» **What is expected**: Retype the entries below word for word, leaving out every picture.

» **Records for the exercise**:
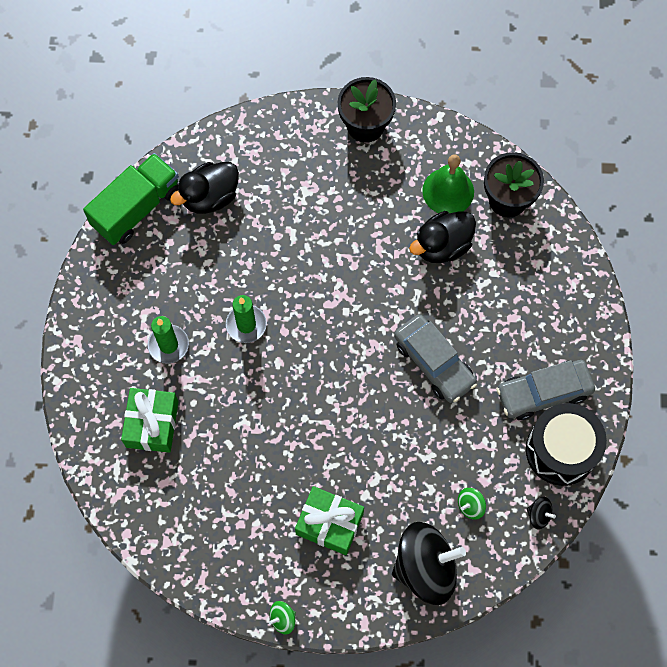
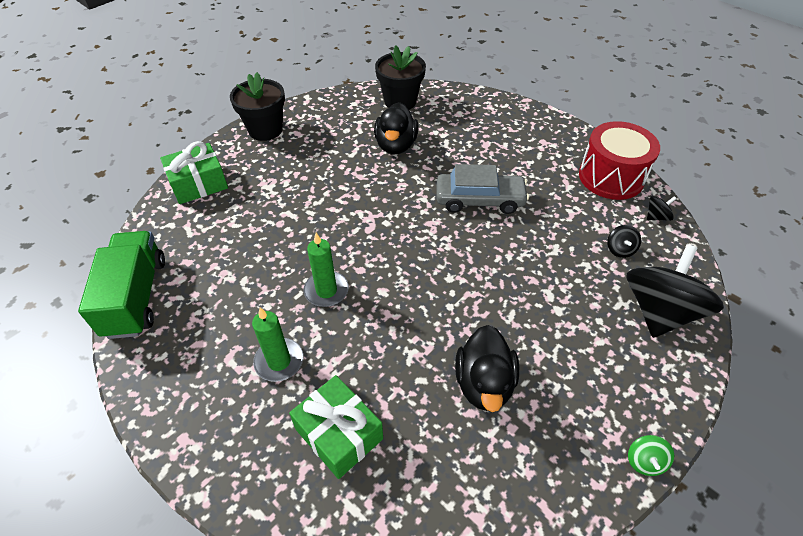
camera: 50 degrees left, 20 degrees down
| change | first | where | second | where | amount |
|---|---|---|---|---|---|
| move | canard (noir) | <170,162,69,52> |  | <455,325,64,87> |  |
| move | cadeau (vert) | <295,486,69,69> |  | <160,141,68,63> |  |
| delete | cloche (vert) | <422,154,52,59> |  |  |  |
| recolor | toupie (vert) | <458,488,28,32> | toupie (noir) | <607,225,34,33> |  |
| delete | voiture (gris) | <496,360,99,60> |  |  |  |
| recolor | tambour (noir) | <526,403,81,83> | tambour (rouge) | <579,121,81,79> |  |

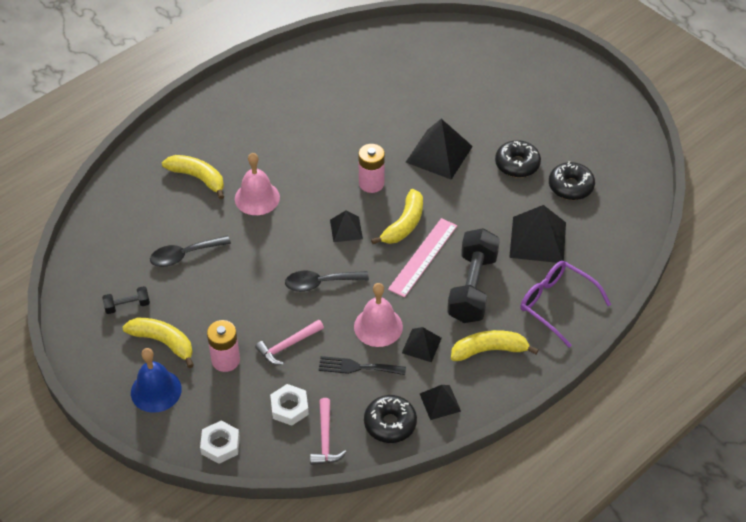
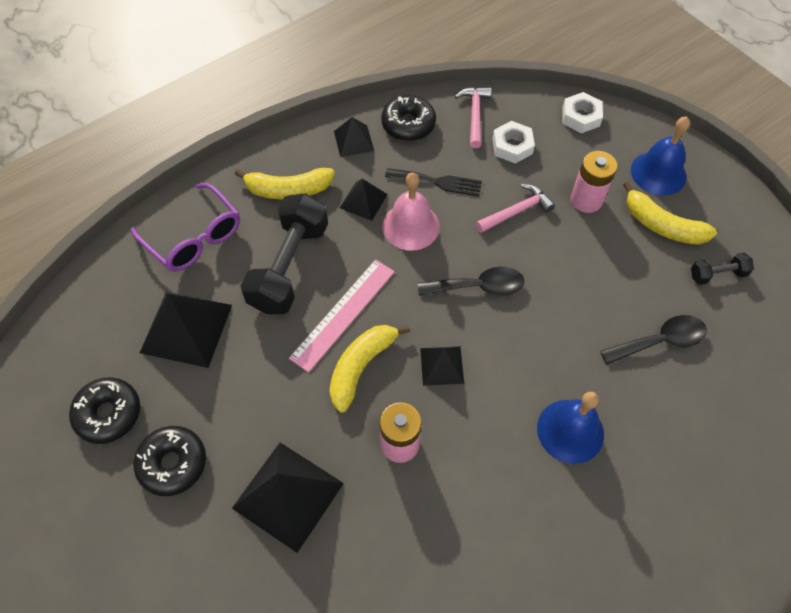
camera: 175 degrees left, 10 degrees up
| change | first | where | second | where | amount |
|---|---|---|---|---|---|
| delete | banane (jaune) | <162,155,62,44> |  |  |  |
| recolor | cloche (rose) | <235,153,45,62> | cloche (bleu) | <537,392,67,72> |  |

» **Answer for this exercise**:
camera: 50 degrees left, 20 degrees down
| change | first | where | second | where | amount |
|---|---|---|---|---|---|
| move | canard (noir) | <170,162,69,52> |  | <455,325,64,87> |  |
| move | cadeau (vert) | <295,486,69,69> |  | <160,141,68,63> |  |
| delete | cloche (vert) | <422,154,52,59> |  |  |  |
| recolor | toupie (vert) | <458,488,28,32> | toupie (noir) | <607,225,34,33> |  |
| delete | voiture (gris) | <496,360,99,60> |  |  |  |
| recolor | tambour (noir) | <526,403,81,83> | tambour (rouge) | <579,121,81,79> |  |

camera: 175 degrees left, 10 degrees up
| change | first | where | second | where | amount |
|---|---|---|---|---|---|
| delete | banane (jaune) | <162,155,62,44> |  |  |  |
| recolor | cloche (rose) | <235,153,45,62> | cloche (bleu) | <537,392,67,72> |  |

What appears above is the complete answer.